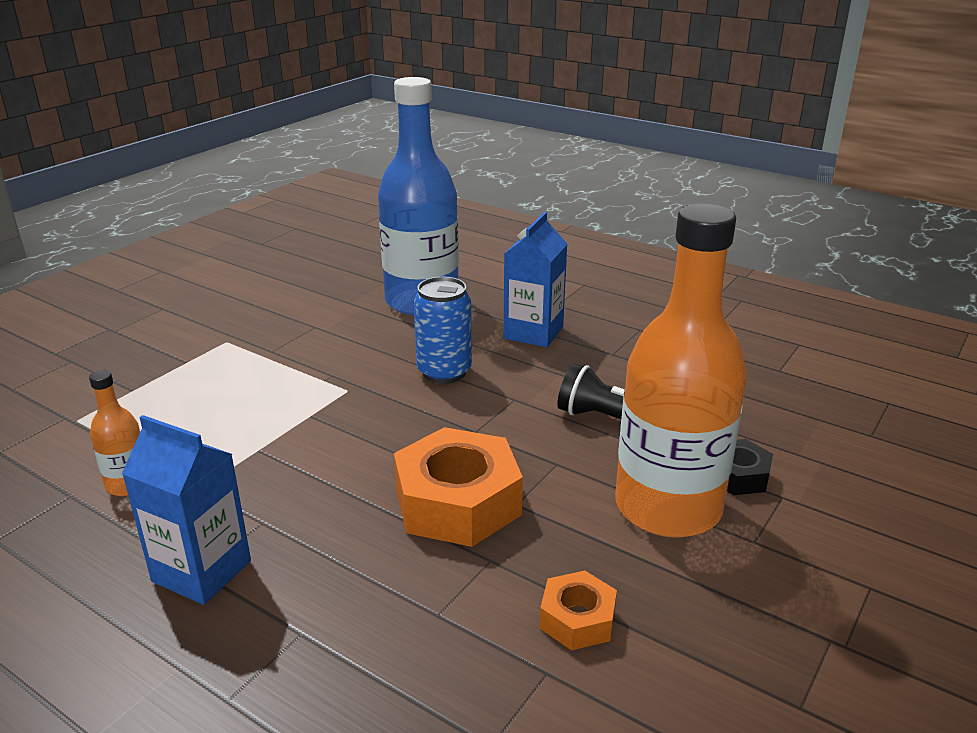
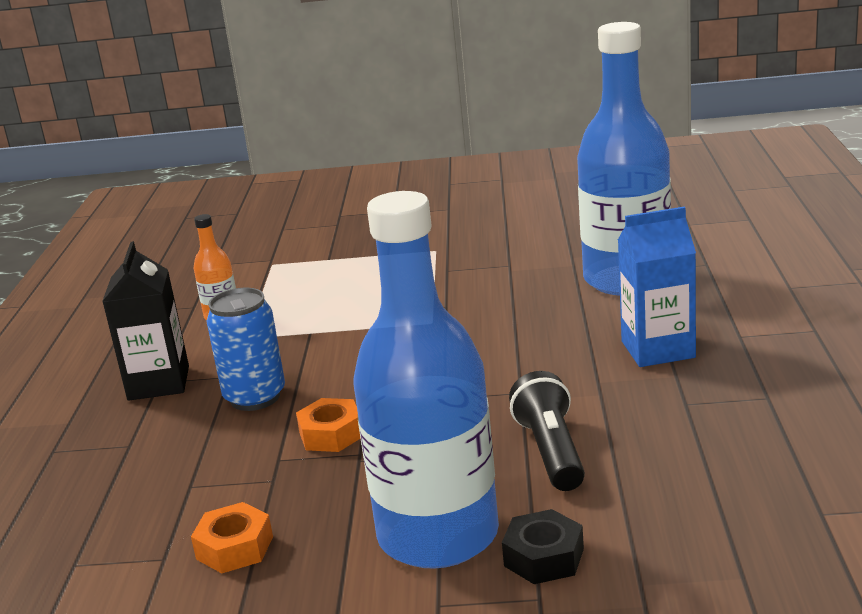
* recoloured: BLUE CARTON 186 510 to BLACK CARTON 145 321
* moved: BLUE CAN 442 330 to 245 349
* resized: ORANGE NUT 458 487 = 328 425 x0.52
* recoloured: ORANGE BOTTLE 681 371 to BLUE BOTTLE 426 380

• _EXERCISE PROMPT_
Exactly the lines from the one with "328 425 x0.52" through the last line of the listing above must make up your answer.

• _ANSWER SECTION_
* resized: ORANGE NUT 458 487 = 328 425 x0.52
* recoloured: ORANGE BOTTLE 681 371 to BLUE BOTTLE 426 380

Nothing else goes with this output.